**PROBLEM DESCRIPTION**
Could you repeat every line below exactly, skipping the images?

**Change listing data**
____________________

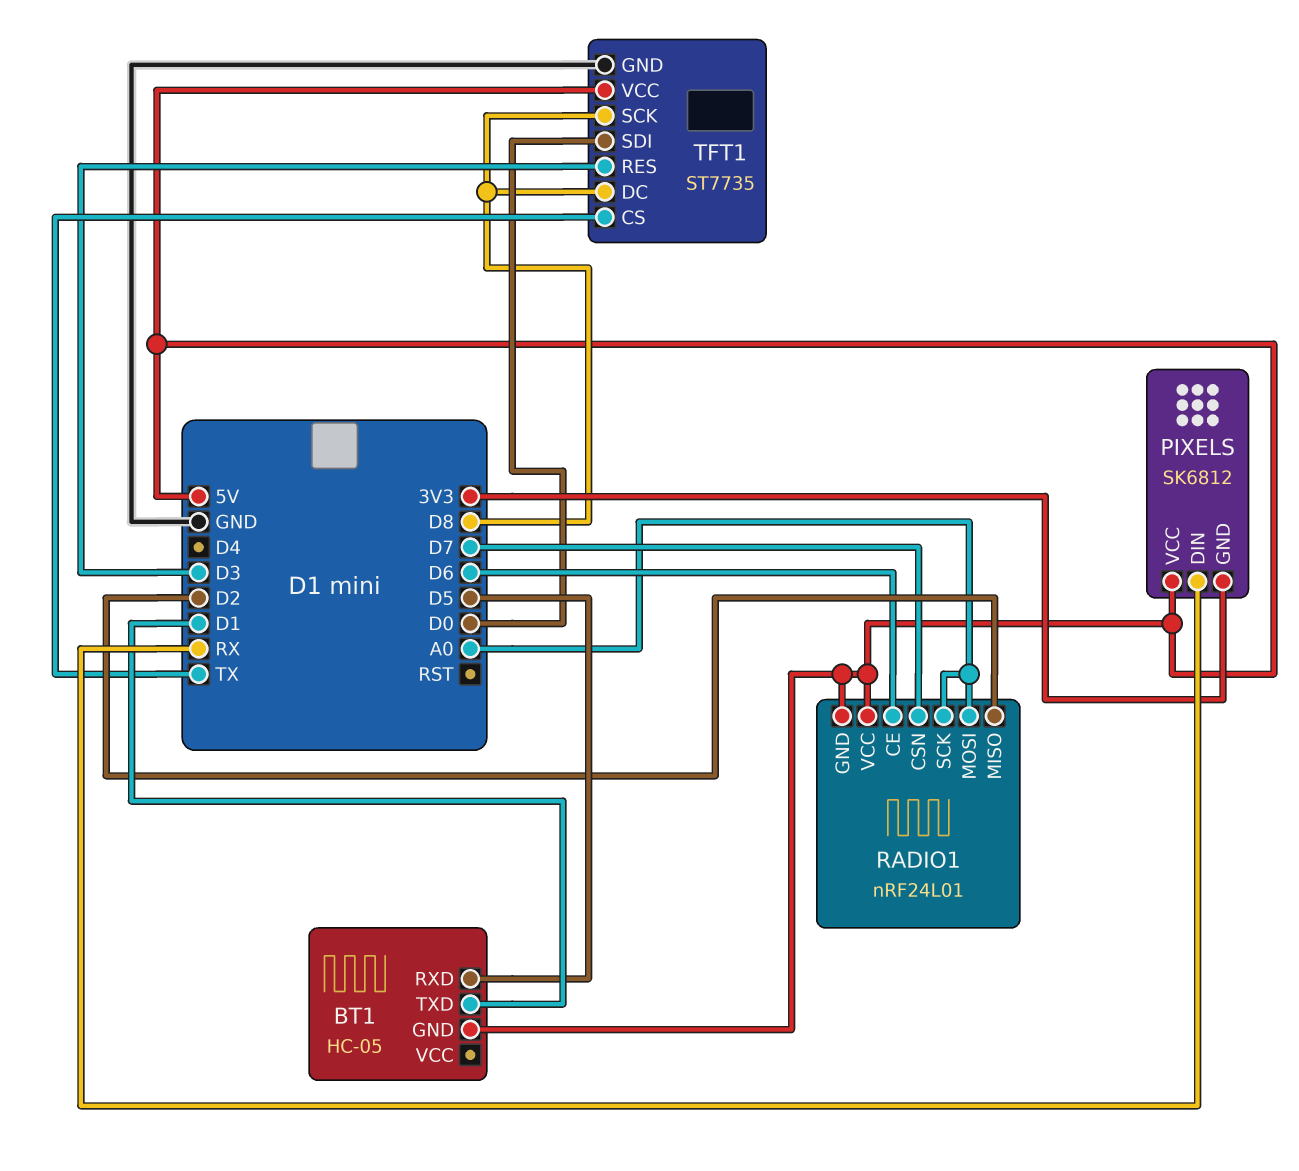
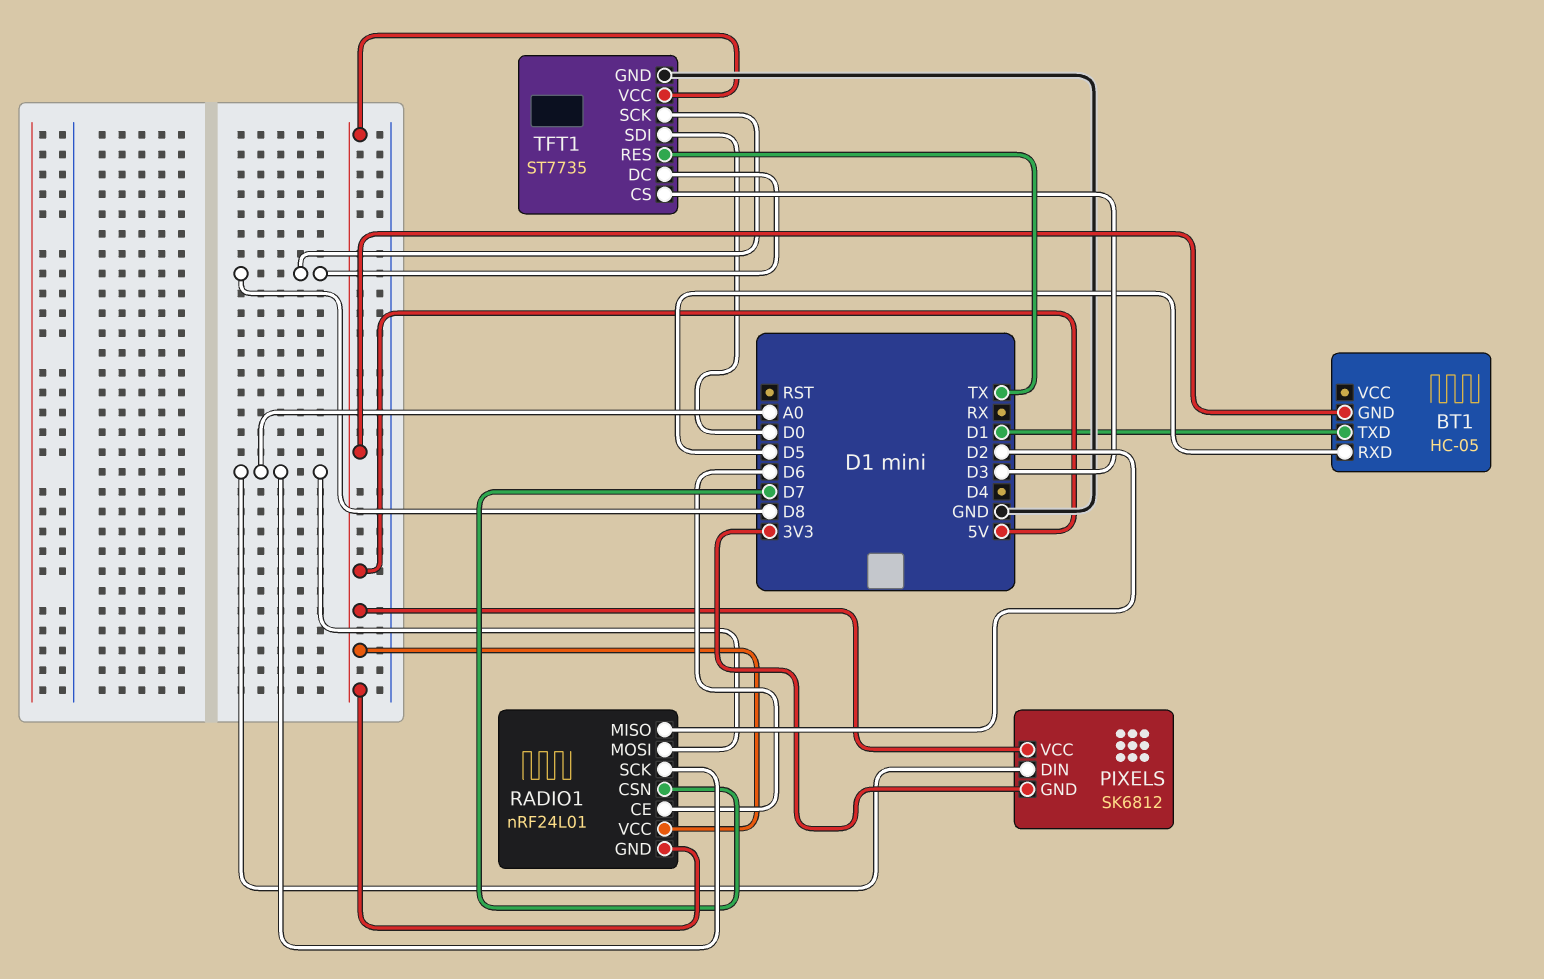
PIXELS pin DIN: RX -> A0
TFT1 pin CS: TX -> D3
TFT1 pin RES: D3 -> TX

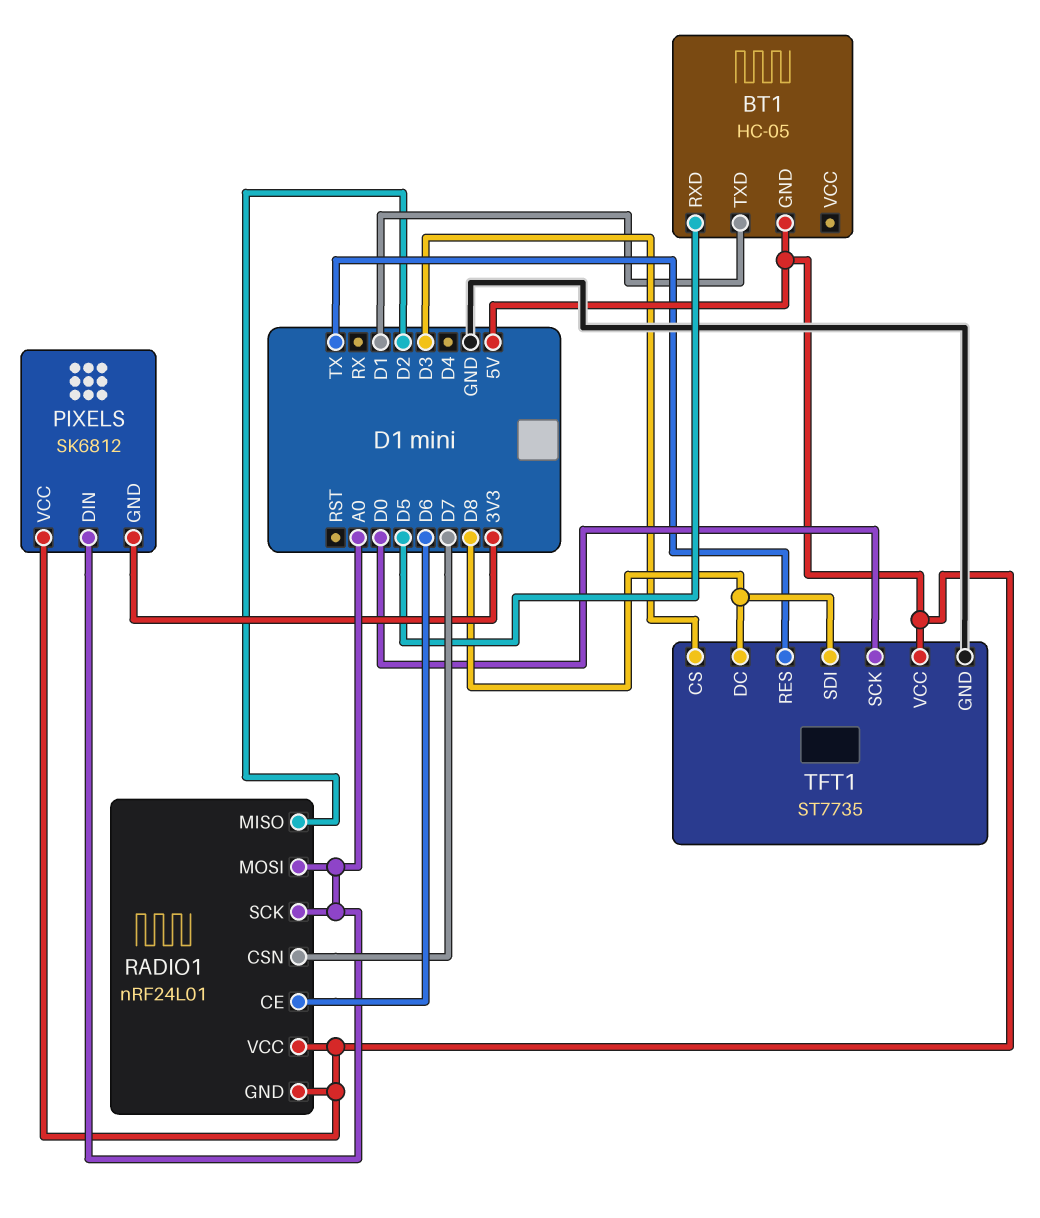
TFT1 pin SCK: D8 -> D0
TFT1 pin SDI: D0 -> D8

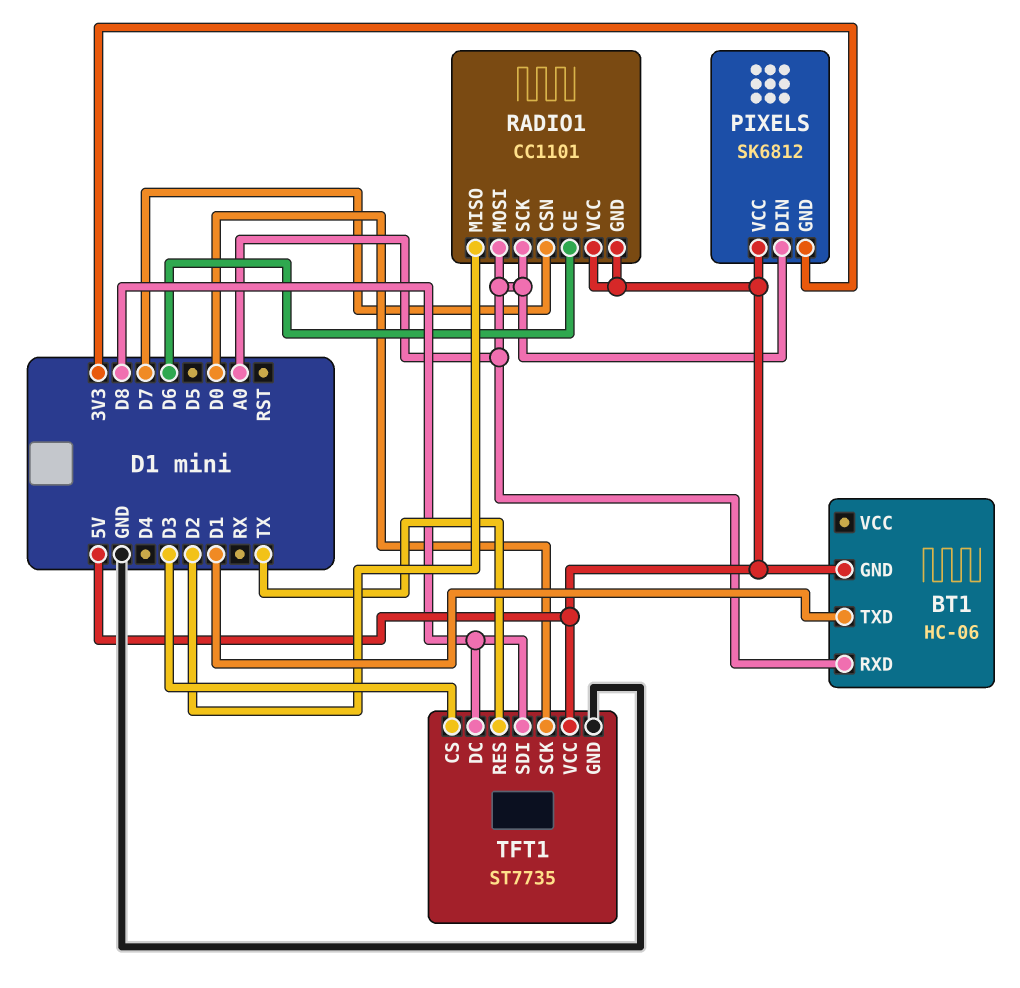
BT1: HC-05 -> HC-06
BT1 pin RXD: D5 -> A0
RADIO1: nRF24L01 -> CC1101

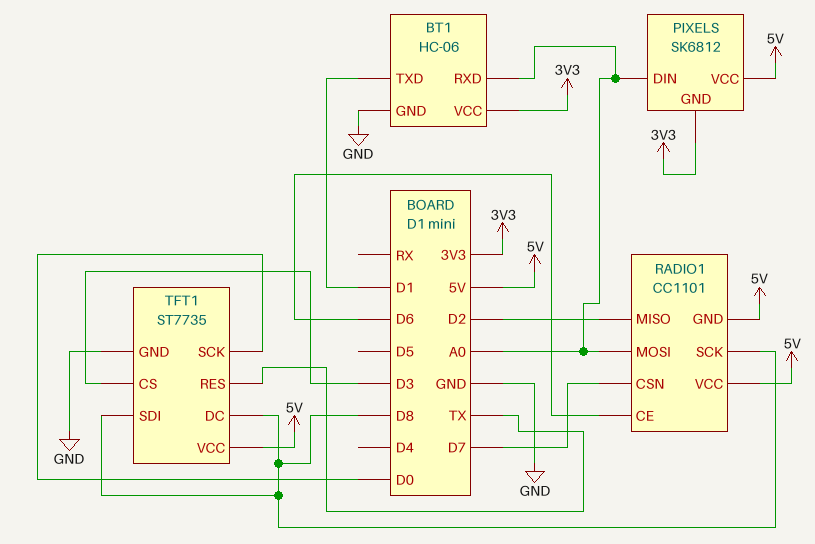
BT1 pin GND: 5V -> GND
BT1 pin VCC: none -> 3V3
RADIO1 pin SCK: A0 -> D8

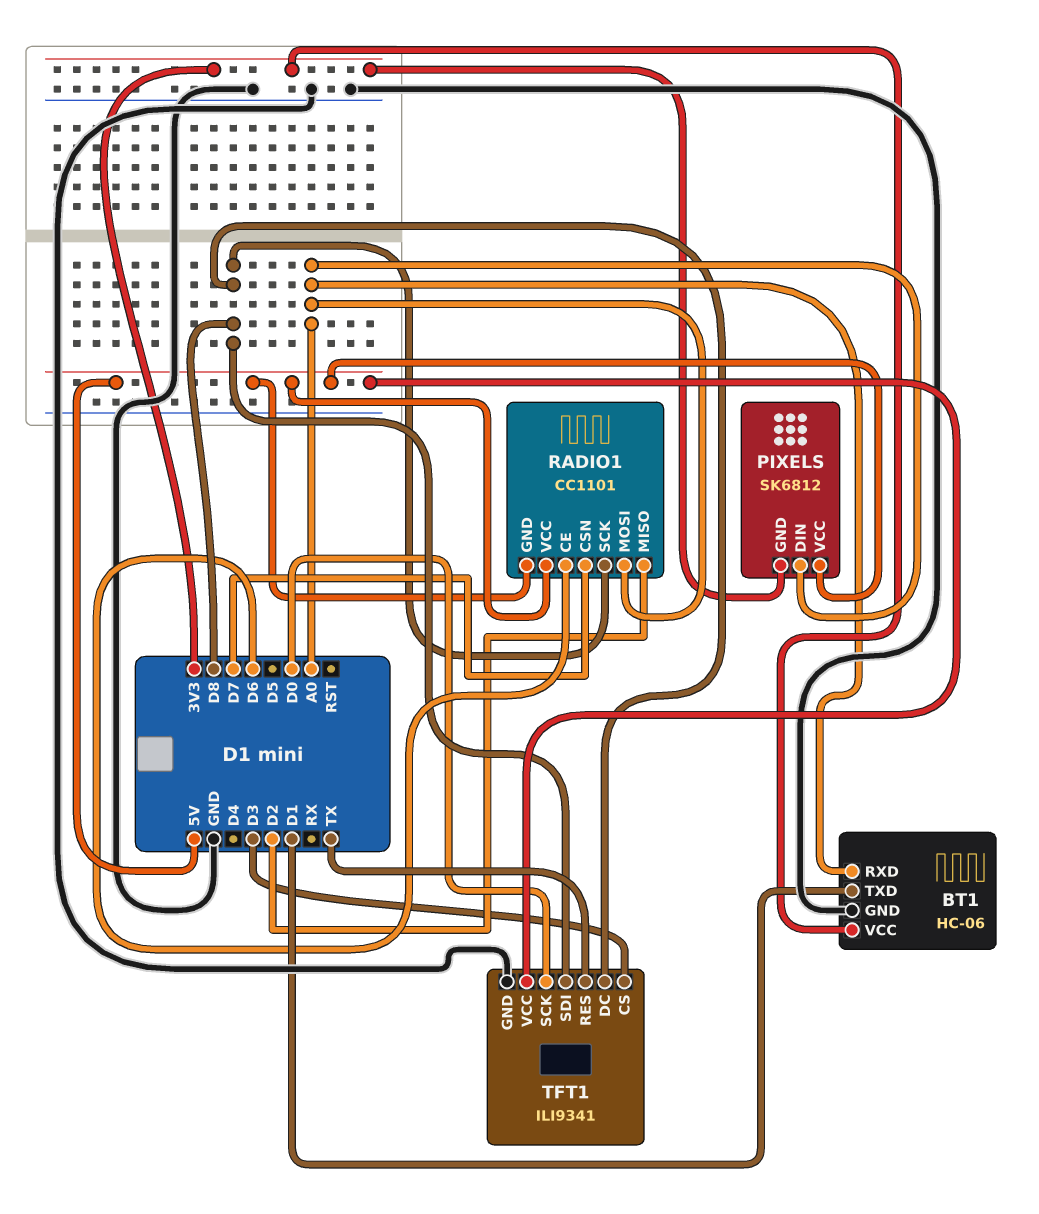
TFT1: ST7735 -> ILI9341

____________________

**SOLUTION**
PIXELS pin DIN: RX -> A0
TFT1 pin CS: TX -> D3
TFT1 pin RES: D3 -> TX

TFT1 pin SCK: D8 -> D0
TFT1 pin SDI: D0 -> D8

BT1: HC-05 -> HC-06
BT1 pin RXD: D5 -> A0
RADIO1: nRF24L01 -> CC1101

BT1 pin GND: 5V -> GND
BT1 pin VCC: none -> 3V3
RADIO1 pin SCK: A0 -> D8

TFT1: ST7735 -> ILI9341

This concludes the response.